**What the task requires:**
Find the word "brick" in the data below and copy each line that holds it.
--- Input for this task Enclosed Below ---
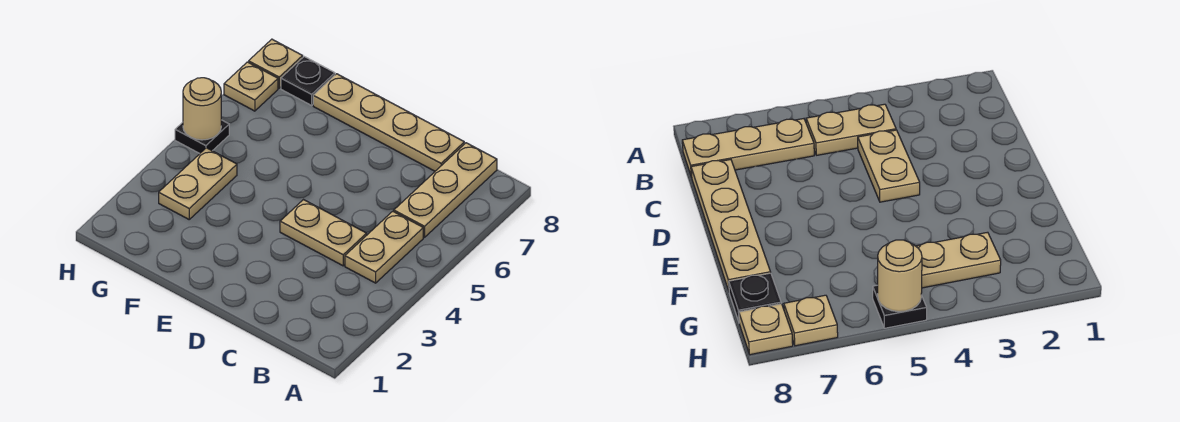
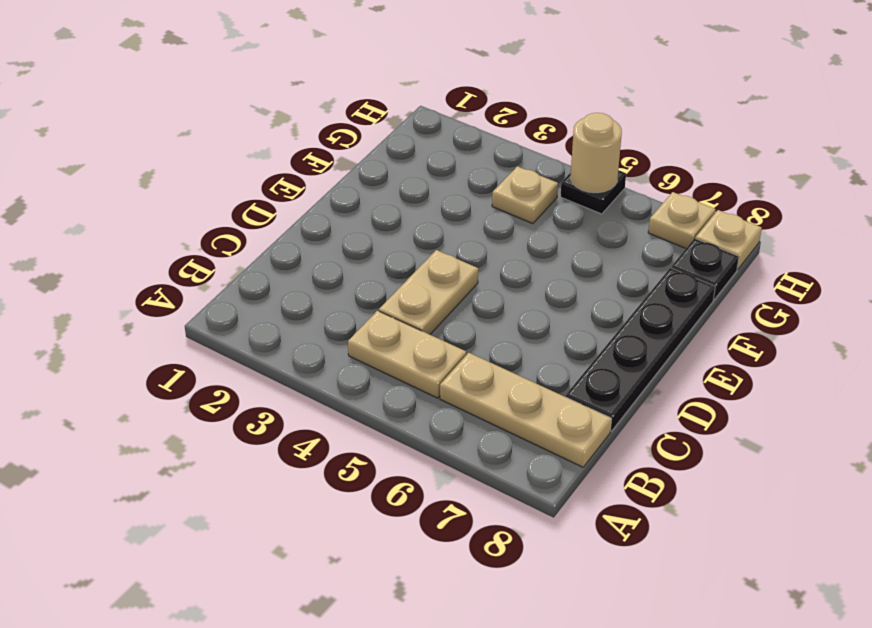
tan plate C8:F8 level 1 -> black plate C8:F8 level 1
tan plate G3:G4 level 1 -> tan plate G4 level 1

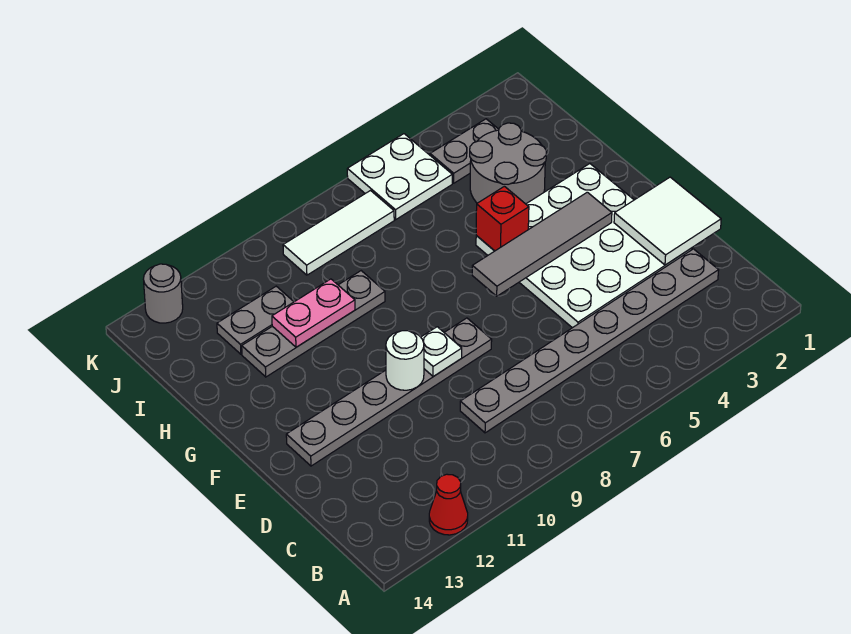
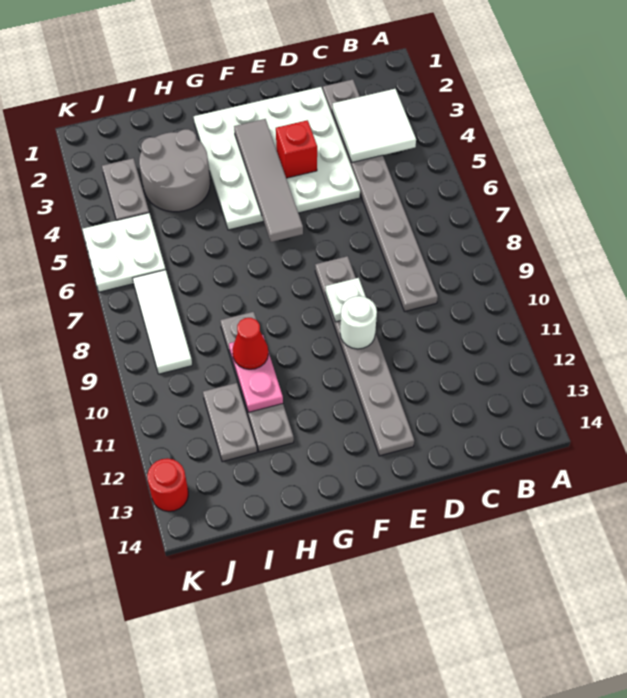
red cone A12 level 1 -> red cone H10 level 3
white tile D1:E2 level 2 -> white tile B3:C4 level 2
red brick G5 level 2 -> red brick E4 level 2
grey round brick K13 level 1 -> red round brick K13 level 1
--- End of Enclosed Input for this task ---
**Your solution:**
red brick G5 level 2 -> red brick E4 level 2
grey round brick K13 level 1 -> red round brick K13 level 1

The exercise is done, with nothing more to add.